▶ [PROBLEM] Rewrite the entries below with every "none" changed to "unset" and everything else left as it is.

▶ [Dataset entries]
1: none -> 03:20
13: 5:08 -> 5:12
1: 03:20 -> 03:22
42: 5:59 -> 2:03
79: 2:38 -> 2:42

▶ [RESPONSE]
1: unset -> 03:20
13: 5:08 -> 5:12
1: 03:20 -> 03:22
42: 5:59 -> 2:03
79: 2:38 -> 2:42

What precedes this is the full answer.